What is needed. Scan the material for the word "none" and return every matching line.

[[ Data, beginning ]]

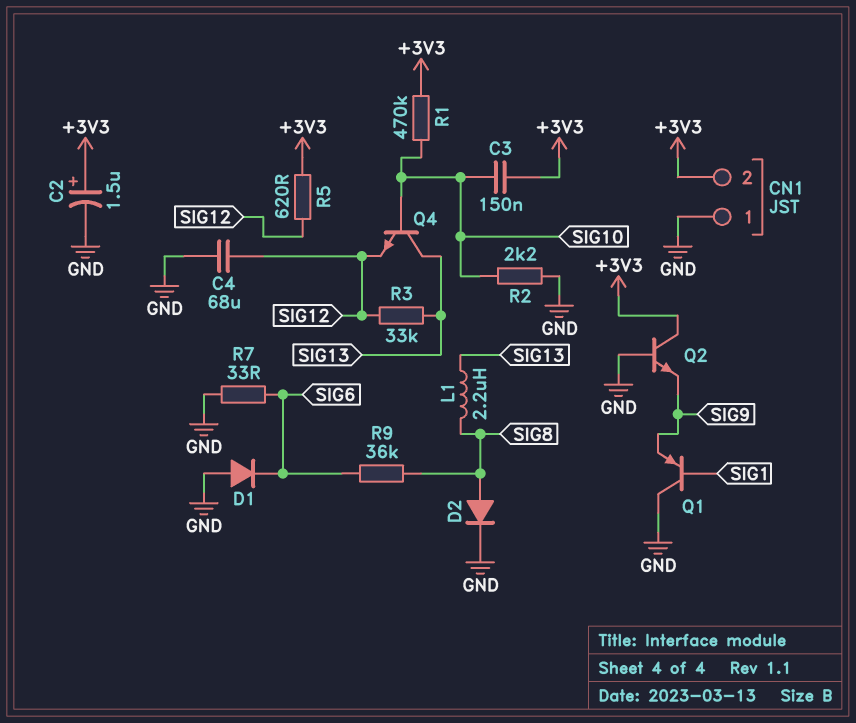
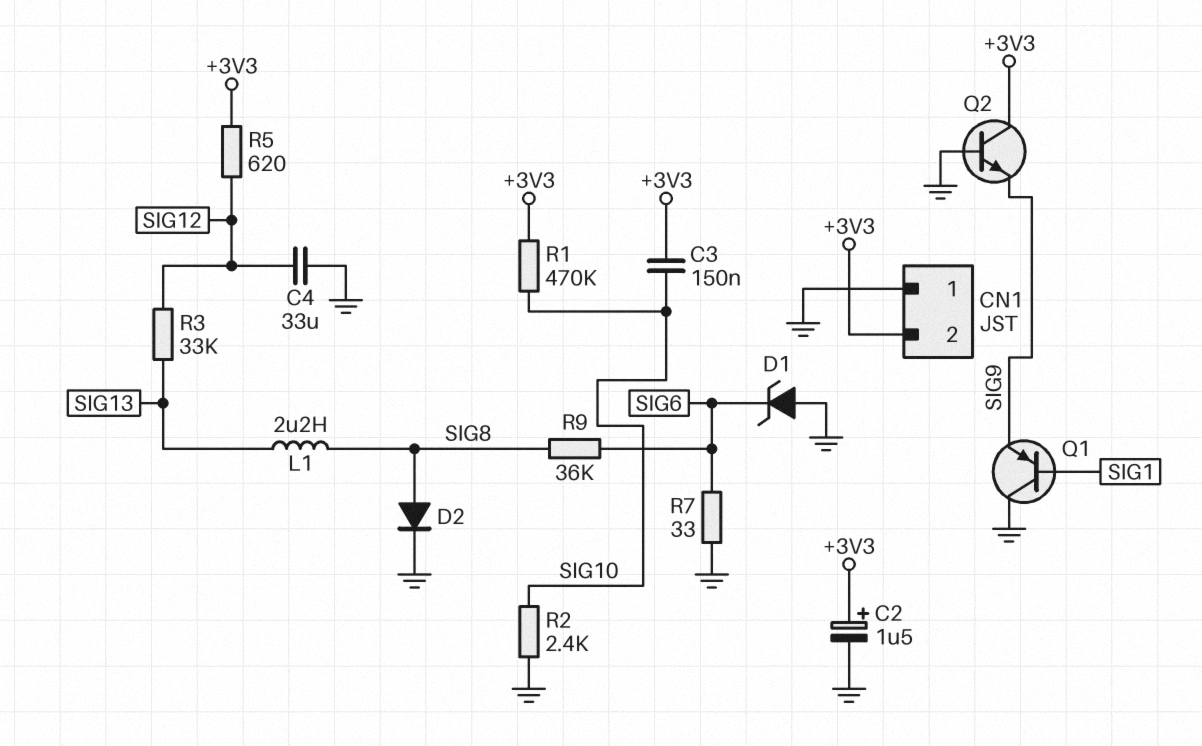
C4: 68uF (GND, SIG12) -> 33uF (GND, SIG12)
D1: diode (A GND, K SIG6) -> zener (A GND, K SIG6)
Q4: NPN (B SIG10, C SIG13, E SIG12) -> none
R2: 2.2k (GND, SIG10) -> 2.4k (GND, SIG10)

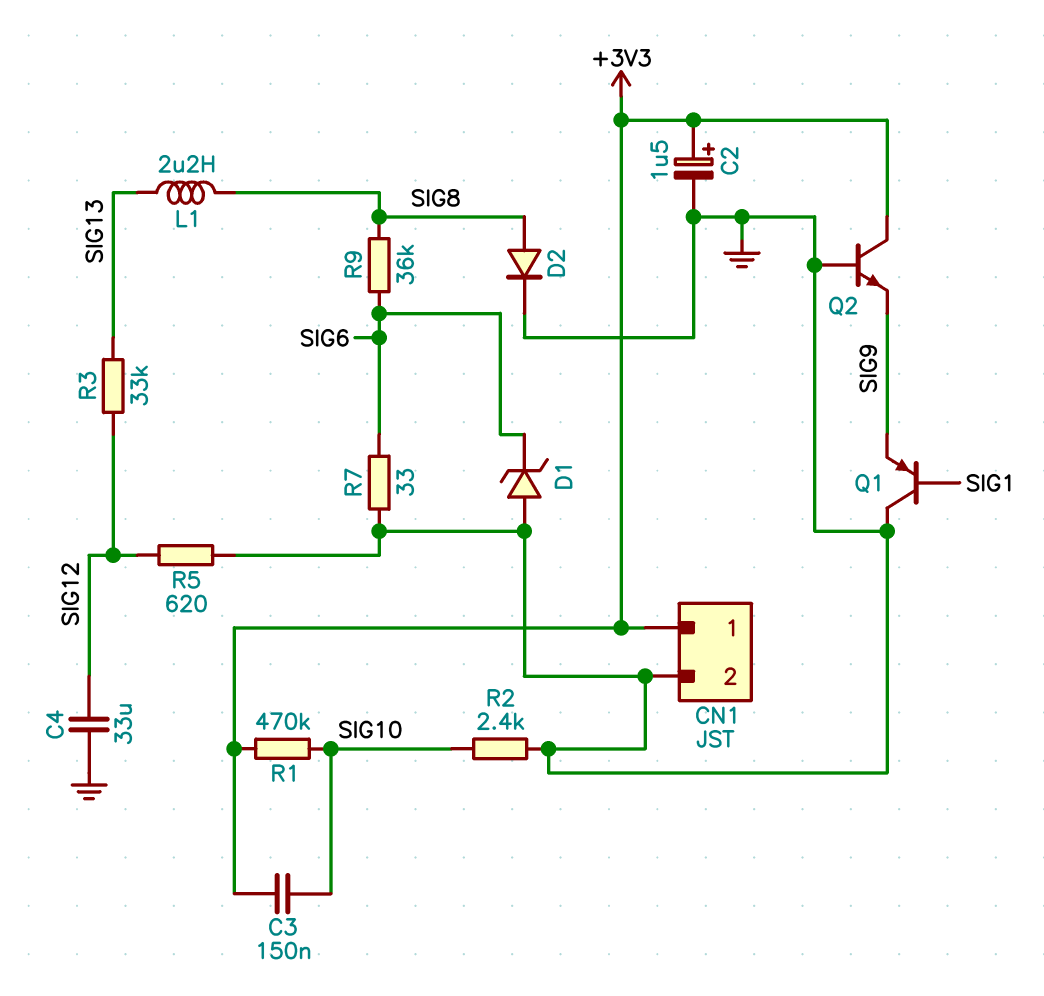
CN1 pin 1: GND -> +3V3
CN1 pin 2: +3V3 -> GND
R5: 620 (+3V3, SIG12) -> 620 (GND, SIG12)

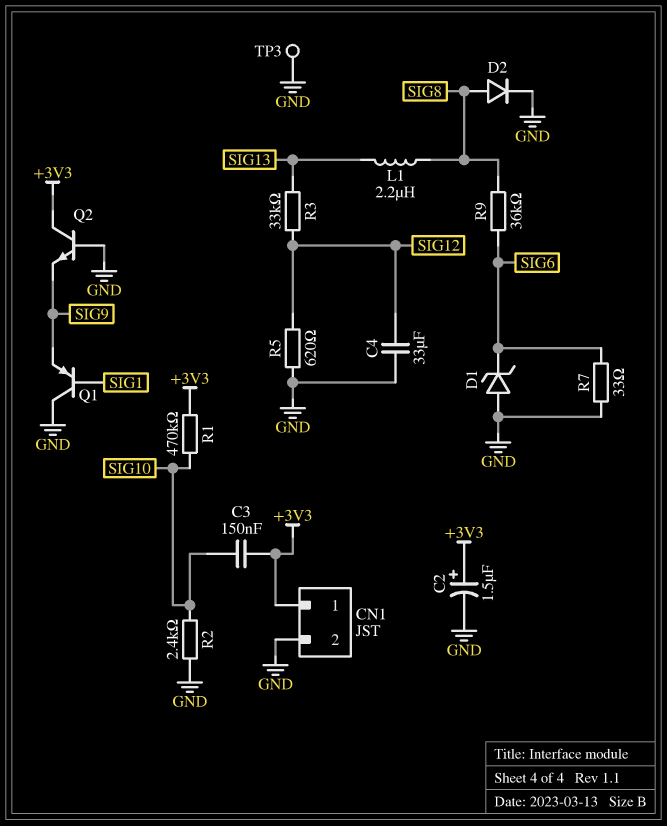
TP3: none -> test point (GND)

[[ Data, end ]]

Solution to this exercise.
Q4: NPN (B SIG10, C SIG13, E SIG12) -> none
TP3: none -> test point (GND)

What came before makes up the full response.